== Segment start ==

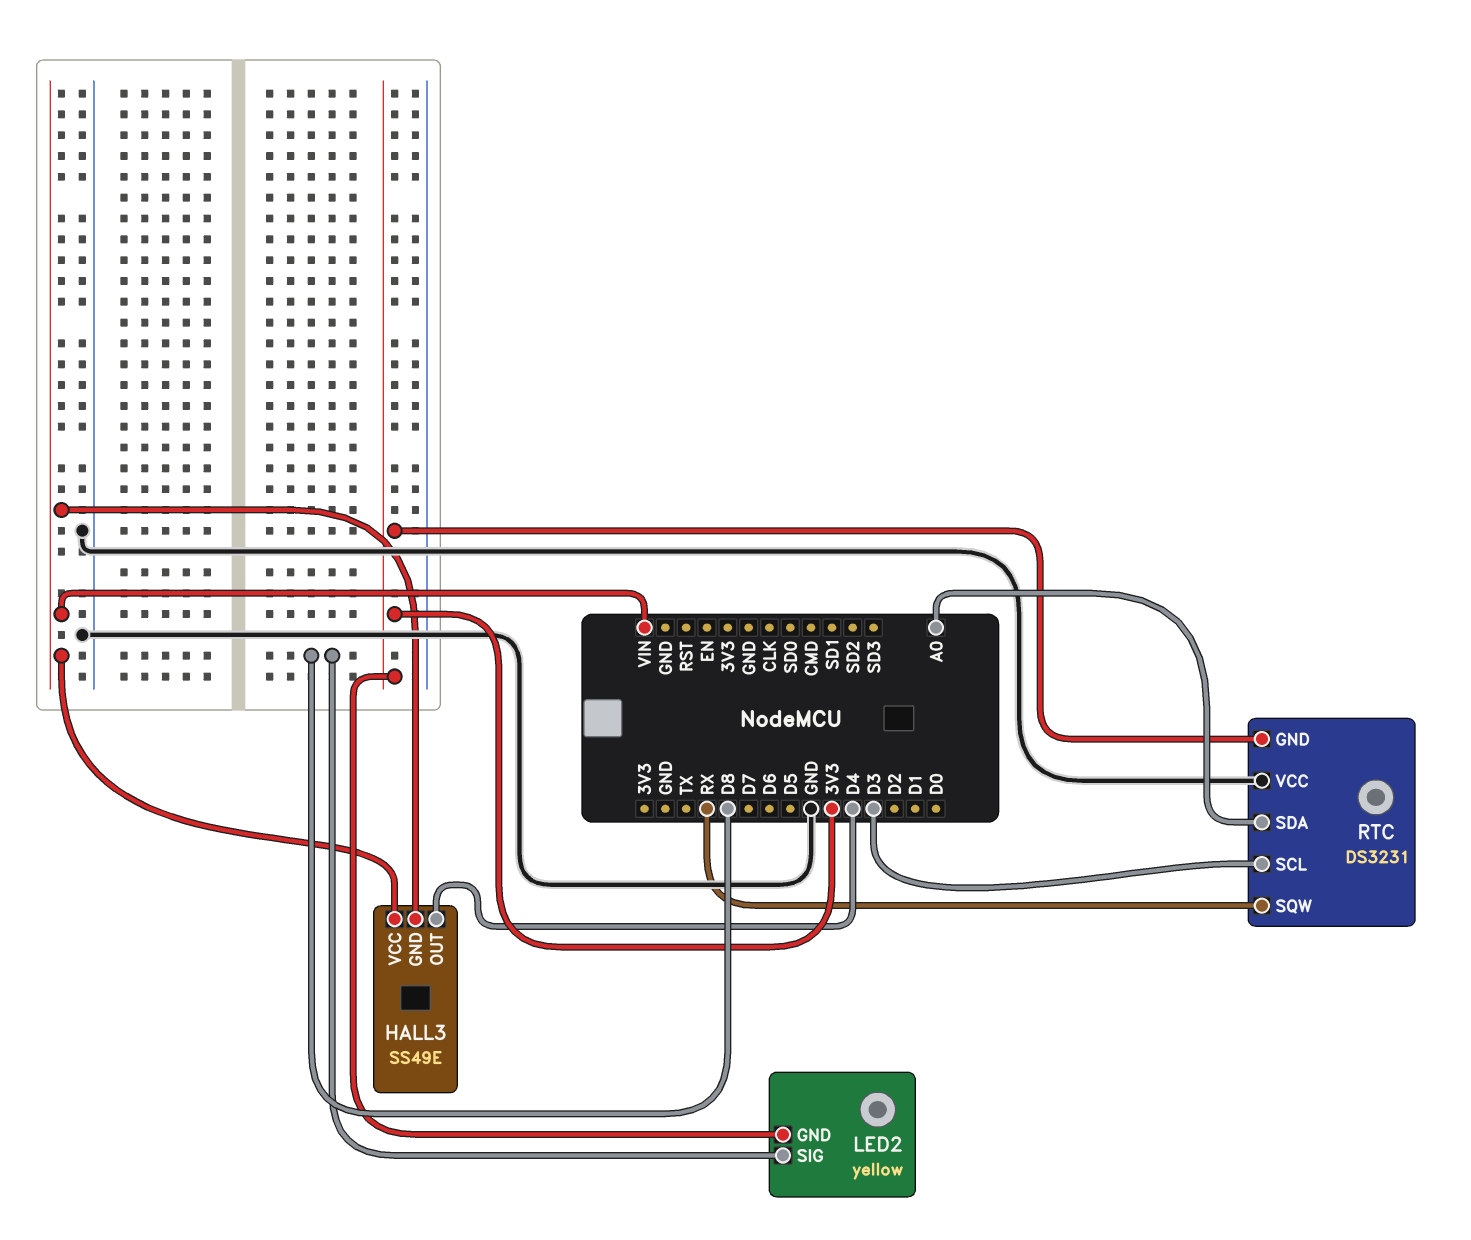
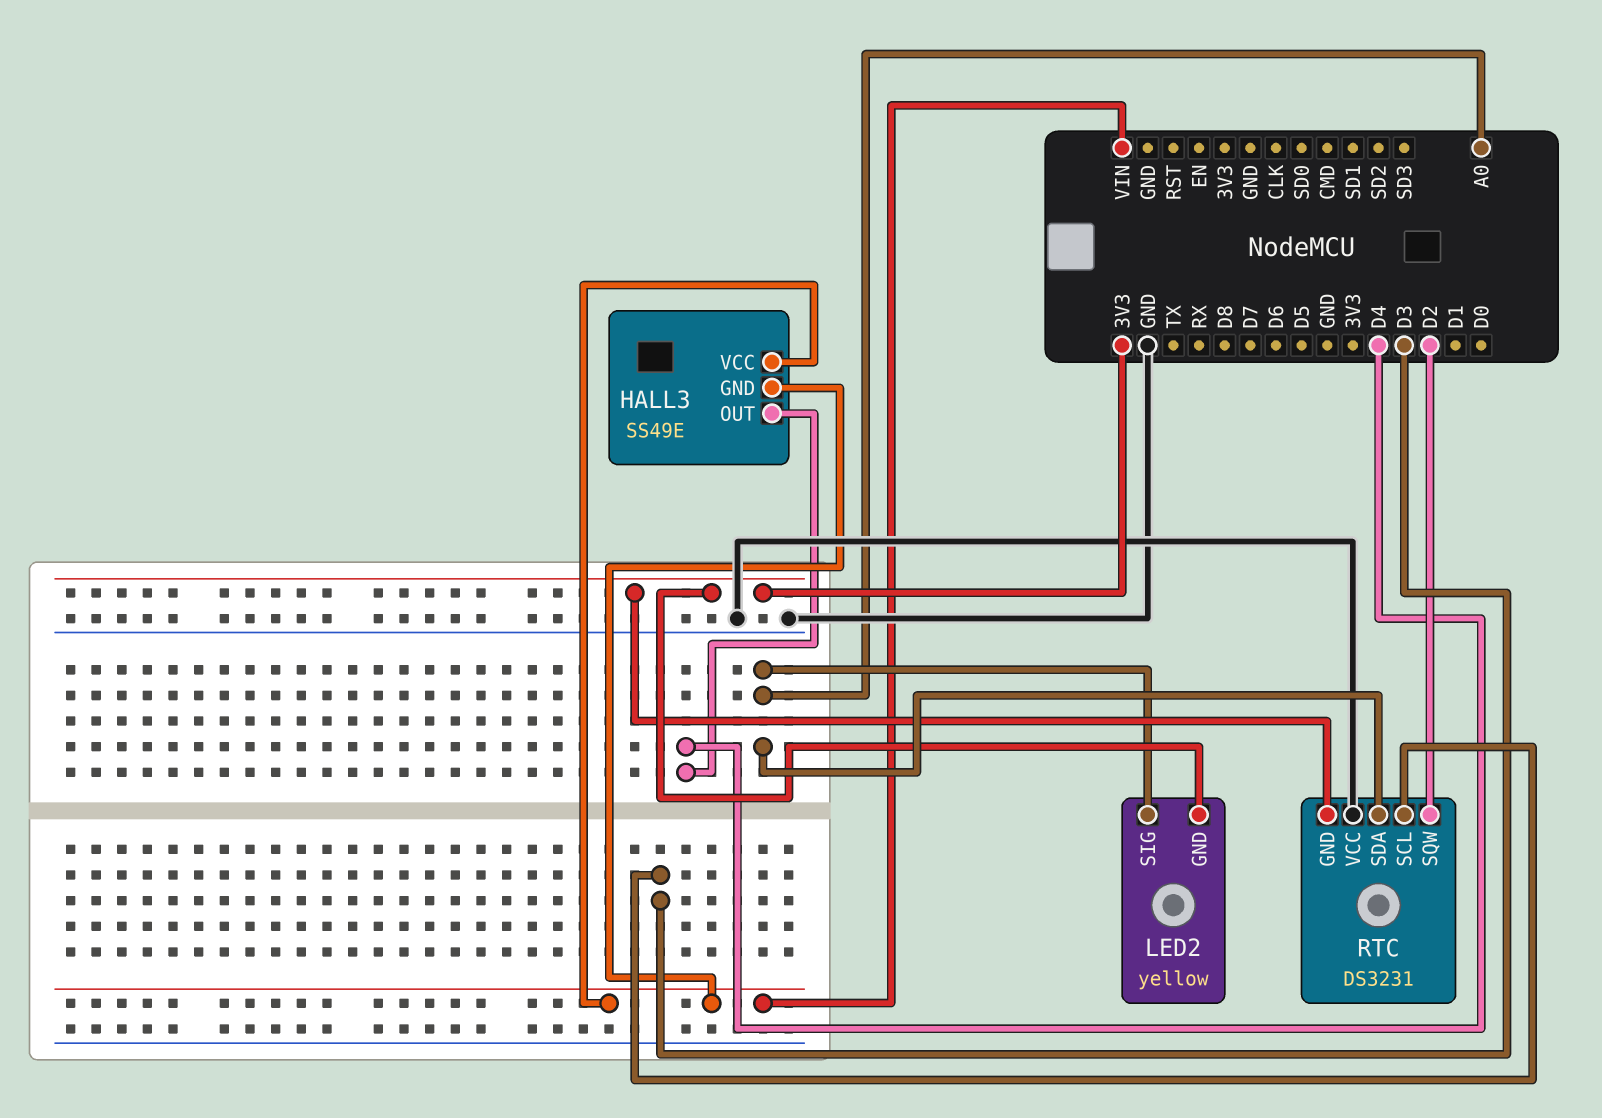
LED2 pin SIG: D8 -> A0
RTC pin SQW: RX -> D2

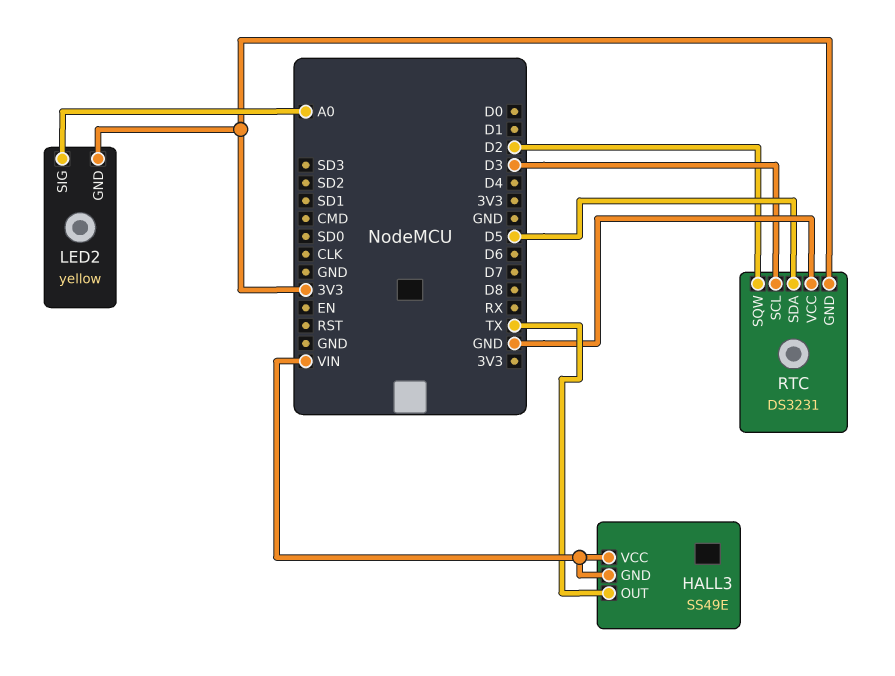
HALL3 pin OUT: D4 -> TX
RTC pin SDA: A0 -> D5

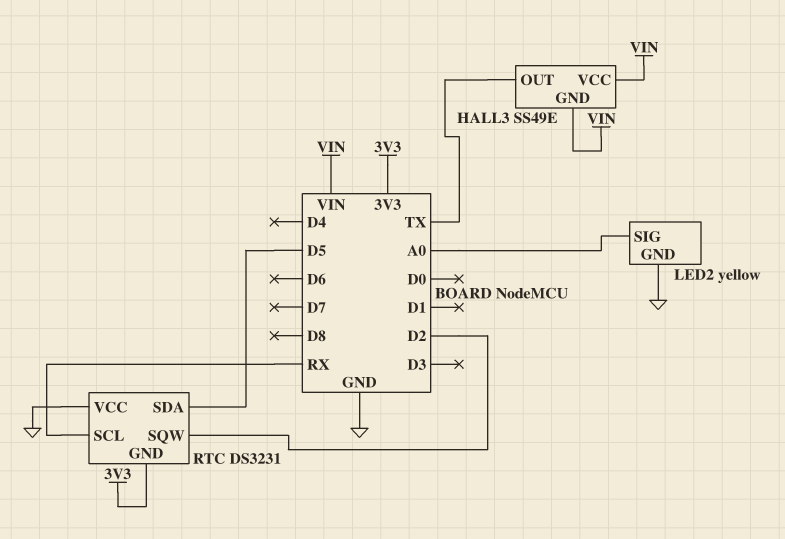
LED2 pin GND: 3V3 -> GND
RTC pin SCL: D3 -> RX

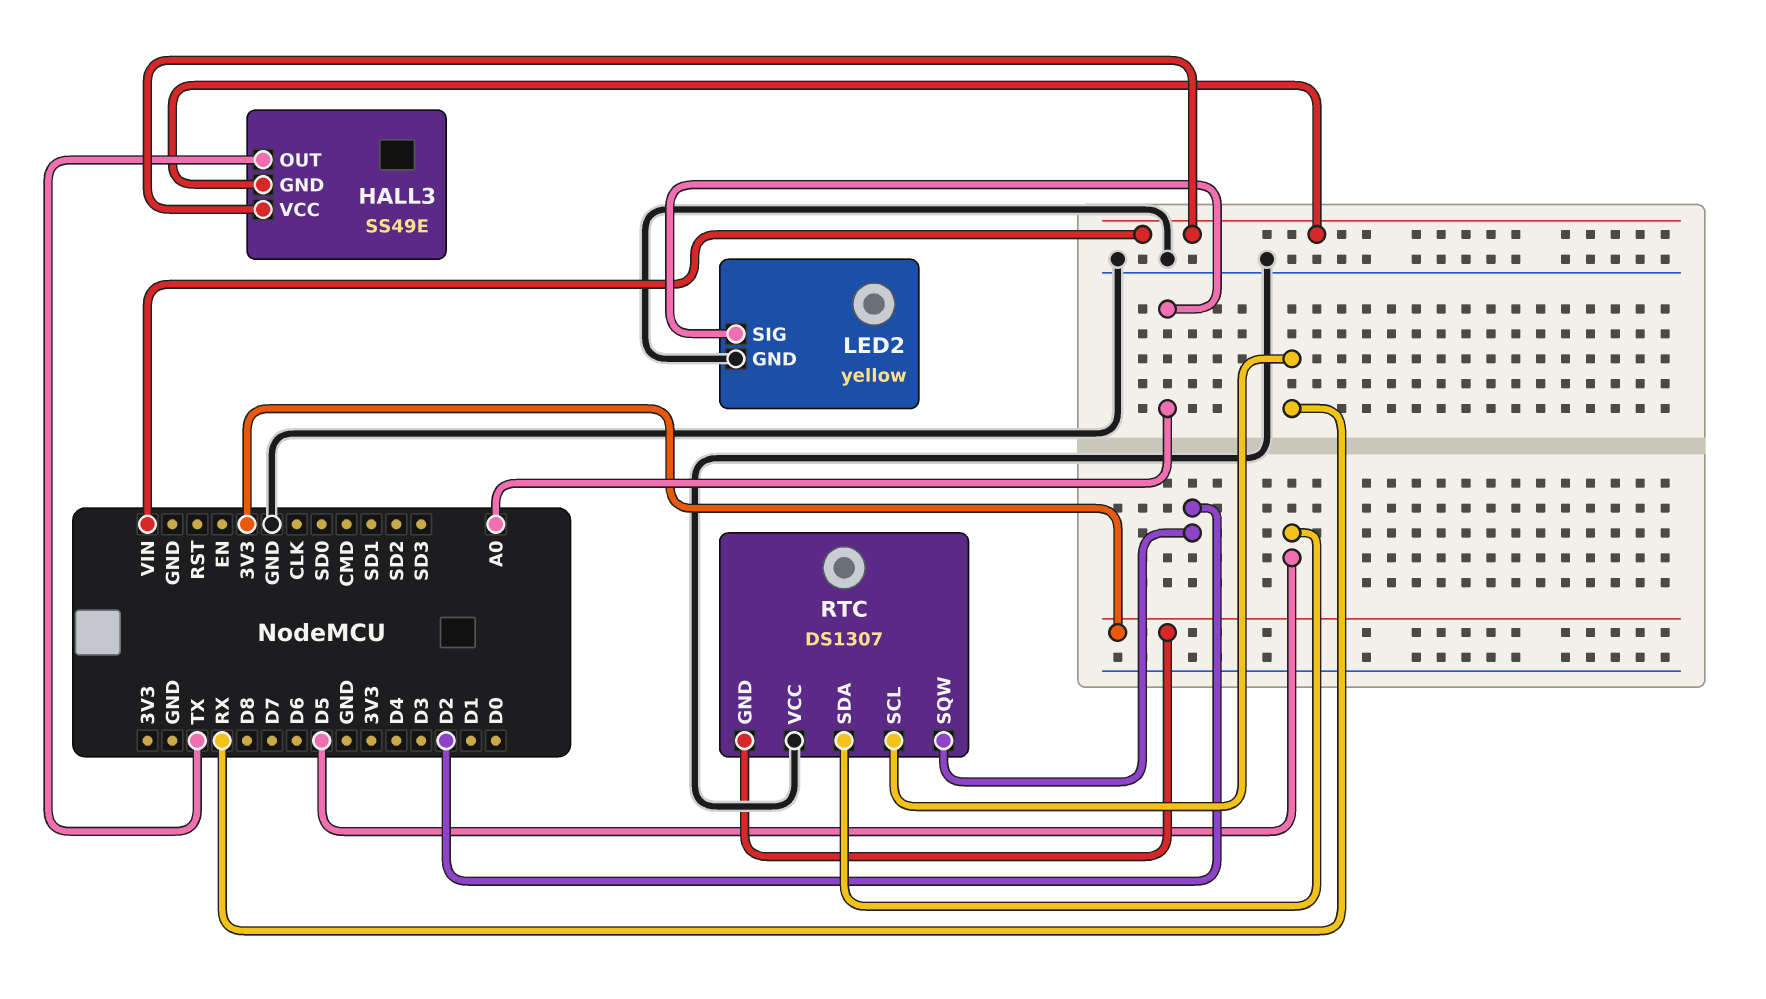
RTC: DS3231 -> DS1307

== Segment end ==
== Segment start ==

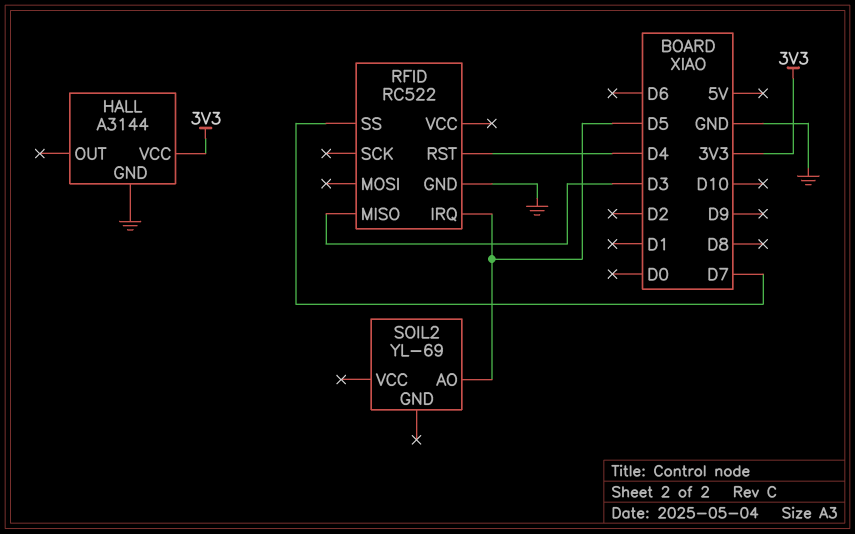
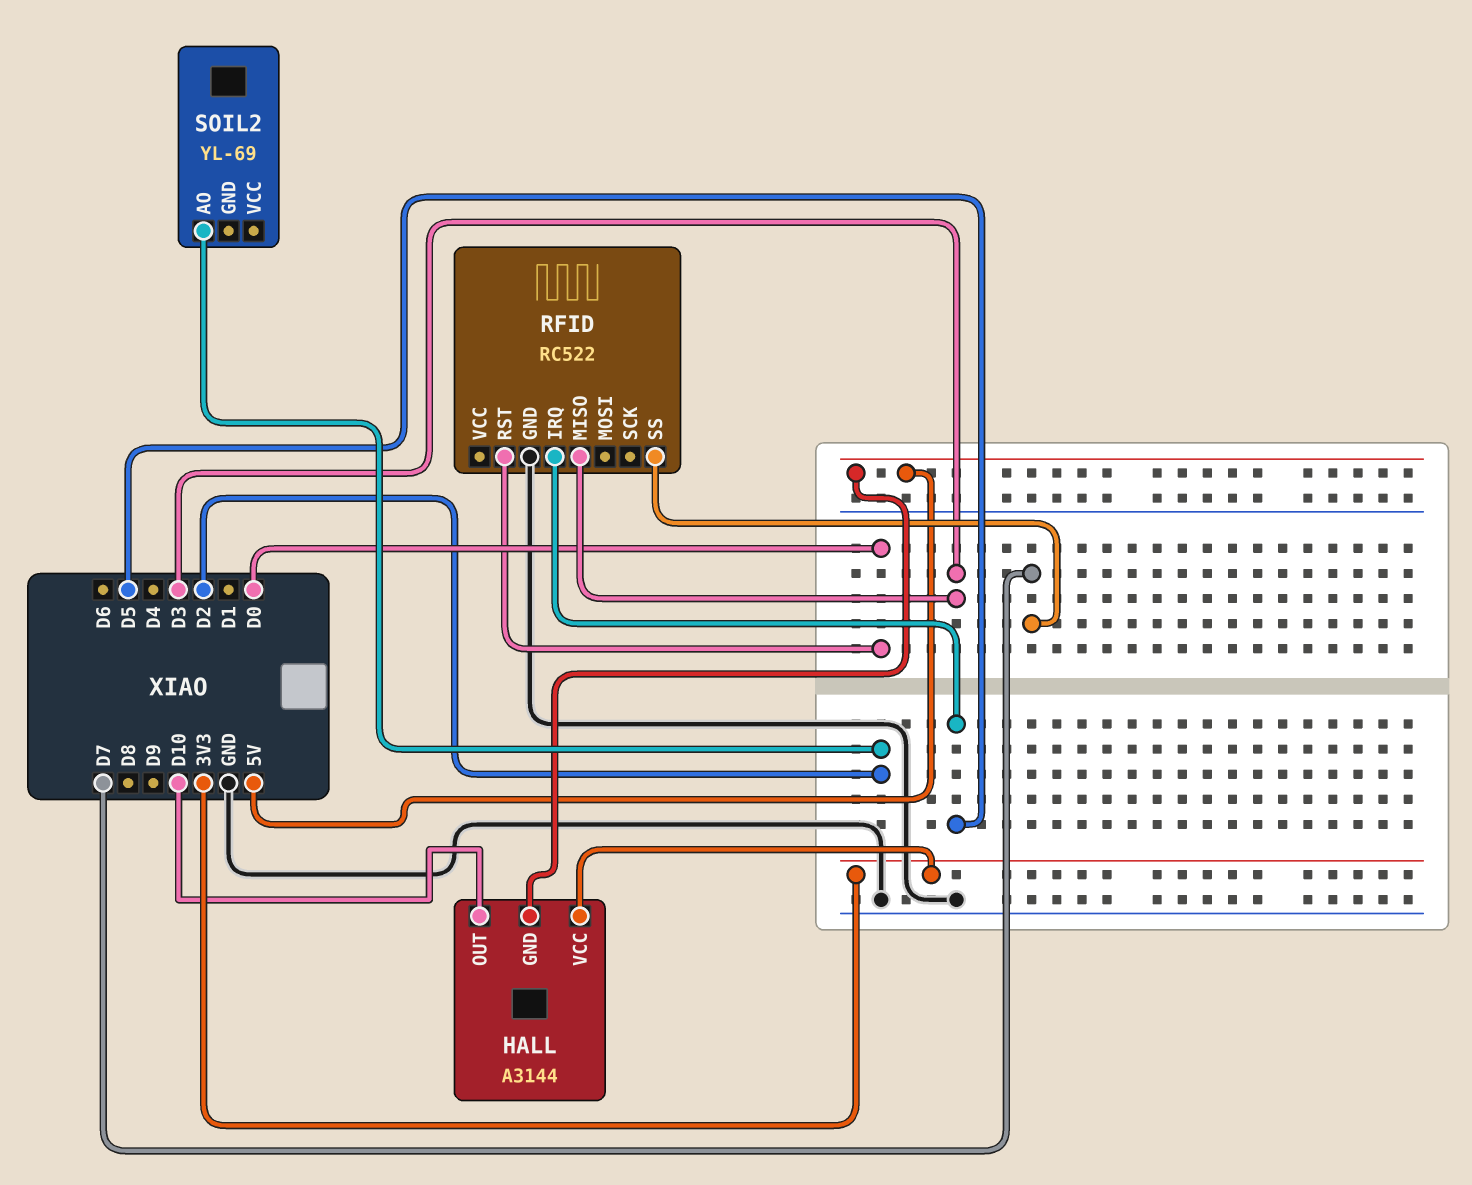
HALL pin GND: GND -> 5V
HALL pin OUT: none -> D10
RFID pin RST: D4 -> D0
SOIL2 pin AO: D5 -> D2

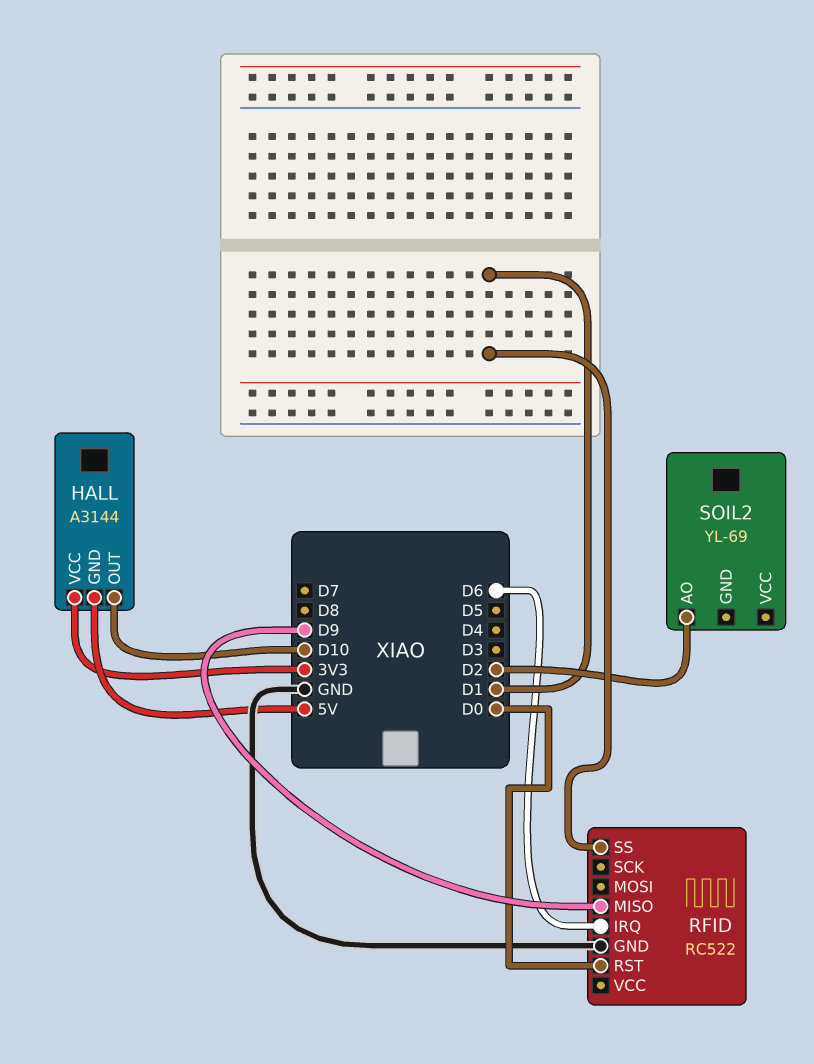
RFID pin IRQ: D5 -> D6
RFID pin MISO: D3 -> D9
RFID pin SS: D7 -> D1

== Segment end ==

## What you have to do
When you reach the line with "LED2 pin SIG: D8 -> A0" in the records above, begin repeating the lines exactly, and stop after the line with "RTC: DS3231 -> DS1307". Skip all pictures.

## Exercise solution
LED2 pin SIG: D8 -> A0
RTC pin SQW: RX -> D2

HALL3 pin OUT: D4 -> TX
RTC pin SDA: A0 -> D5

LED2 pin GND: 3V3 -> GND
RTC pin SCL: D3 -> RX

RTC: DS3231 -> DS1307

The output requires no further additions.